PROBLEM TO WORK ON:
Give the records again exactly, but drop the pictures.

GIVEN ENTRIES:
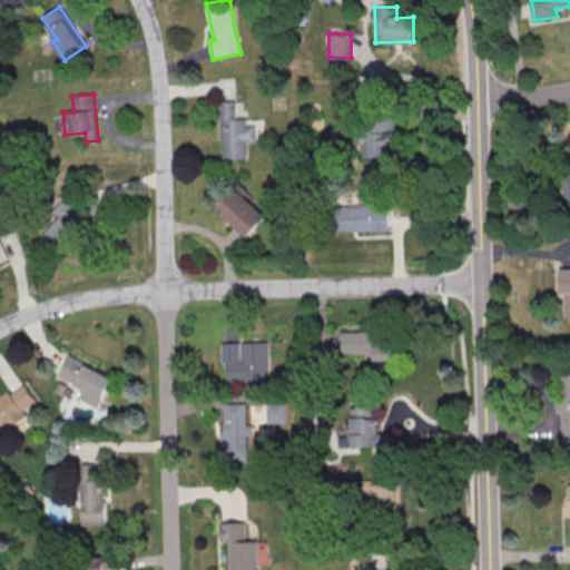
[(247,158),(247,141),(255,141),(255,126),(246,126),(246,117),(235,117),(235,101),(219,101),(220,158),(247,158)]
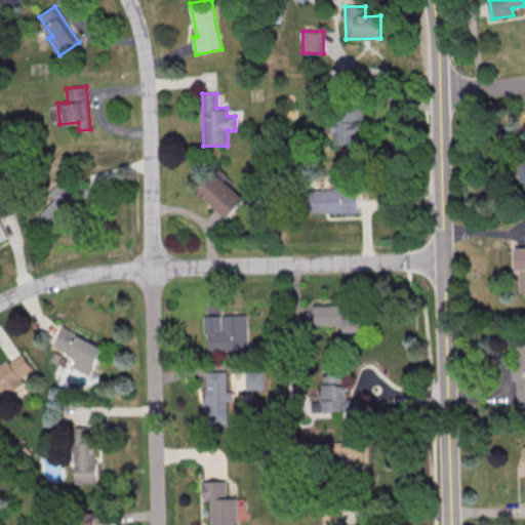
[(362,144),(362,110),(333,110),(334,144),(362,144)]
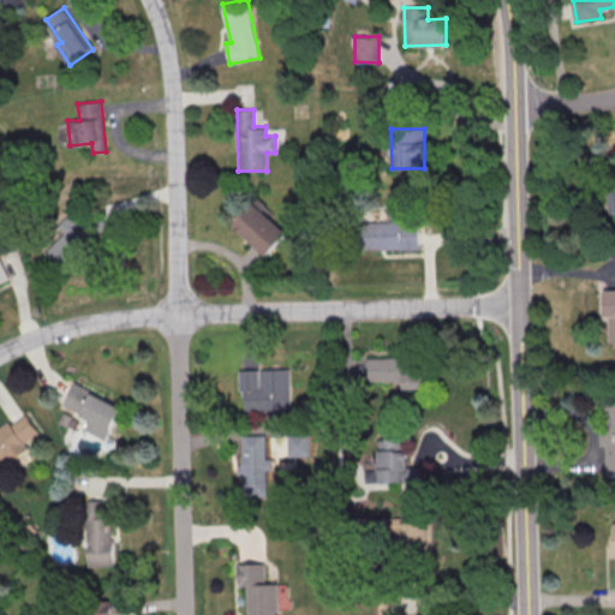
[(285,234),(251,202),(231,224),(264,256),(285,234)]
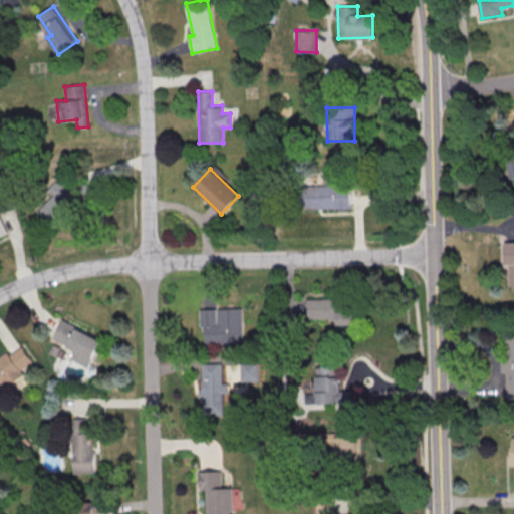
[(51,195),(37,211),(51,224),(78,196),(58,177),(46,190),(51,195)]
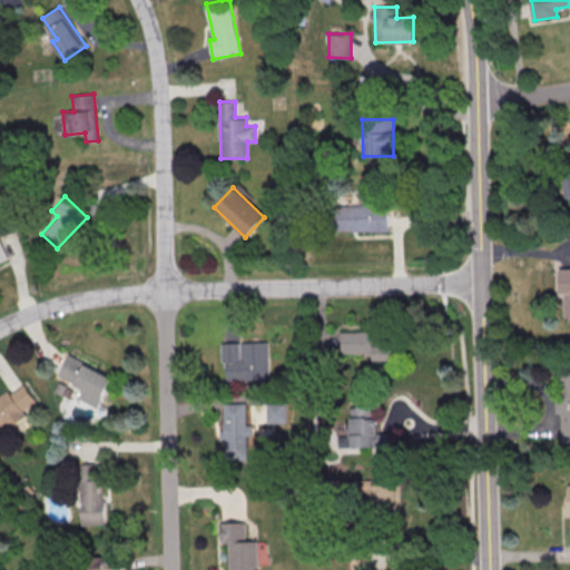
[(389,229),(387,204),(340,206),(341,232),(389,229)]
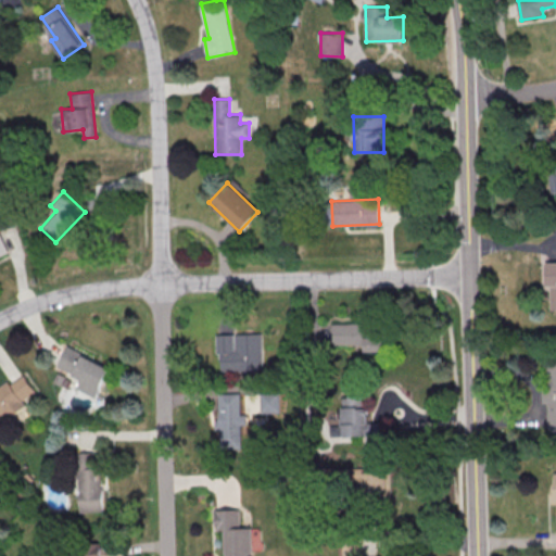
[(555,261),(546,262),(546,287),(550,287),(551,310),(555,308),(555,261)]
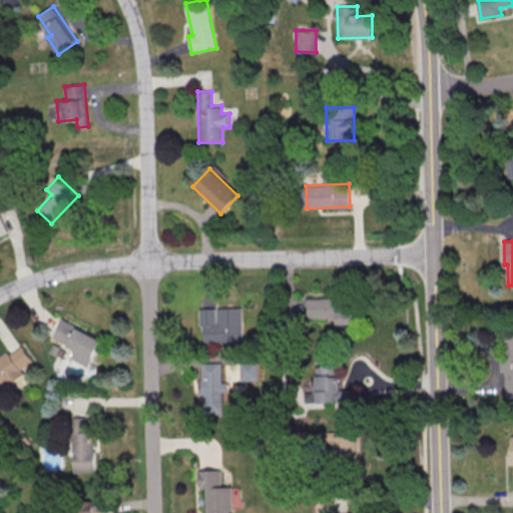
[(355,325),(355,299),(307,299),(307,318),(337,318),(337,325),(355,325)]
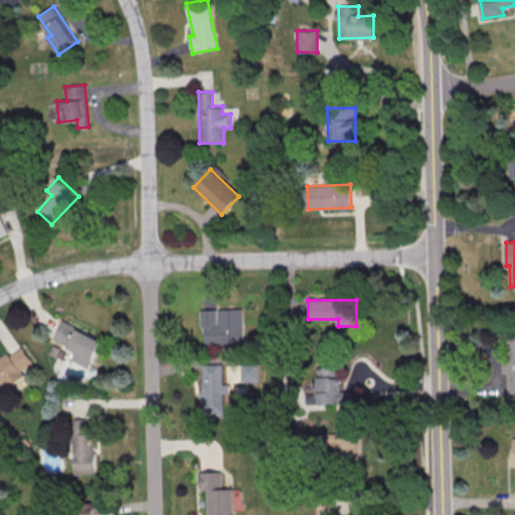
[(199,311),(242,309),(243,344),(204,345),(204,328),(200,328),(199,311)]
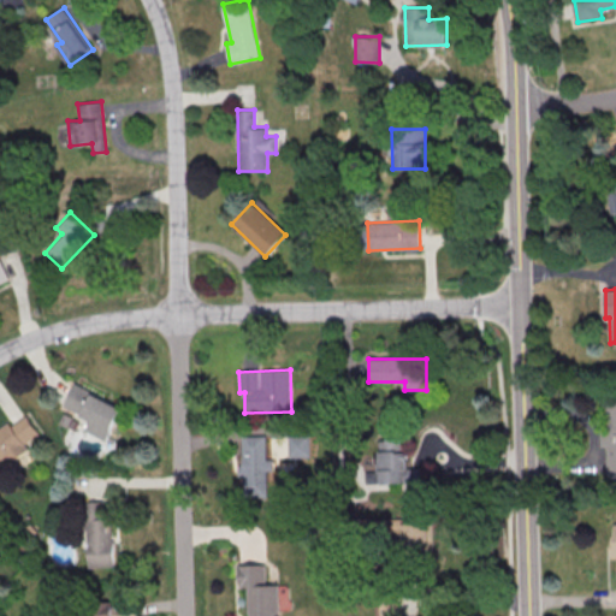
[(75,385),(123,409),(106,442),(84,432),(89,421),(64,408),(75,385)]
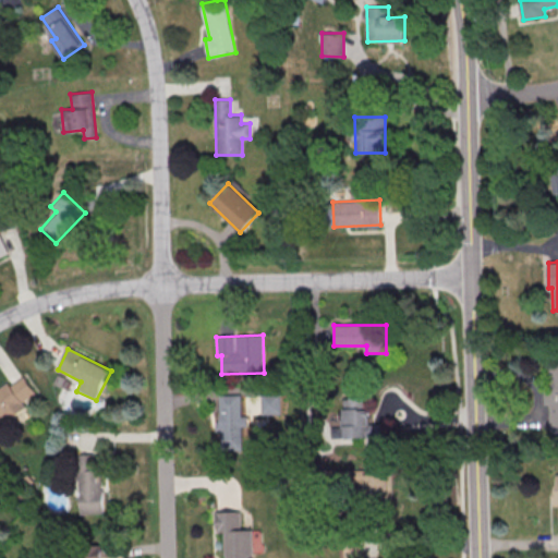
[(550,432),(557,431),(557,361),(548,361),(548,389),(544,389),(544,404),(549,404),(550,432)]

ANSWER TO THE EXERCISE:
[(247,158),(247,141),(255,141),(255,126),(246,126),(246,117),(235,117),(235,101),(219,101),(220,158),(247,158)]
[(362,144),(362,110),(333,110),(334,144),(362,144)]
[(285,234),(251,202),(231,224),(264,256),(285,234)]
[(51,195),(37,211),(51,224),(78,196),(58,177),(46,190),(51,195)]
[(389,229),(387,204),(340,206),(341,232),(389,229)]
[(555,261),(546,262),(546,287),(550,287),(551,310),(555,308),(555,261)]
[(355,325),(355,299),(307,299),(307,318),(337,318),(337,325),(355,325)]
[(199,311),(242,309),(243,344),(204,345),(204,328),(200,328),(199,311)]
[(75,385),(123,409),(106,442),(84,432),(89,421),(64,408),(75,385)]
[(550,432),(557,431),(557,361),(548,361),(548,389),(544,389),(544,404),(549,404),(550,432)]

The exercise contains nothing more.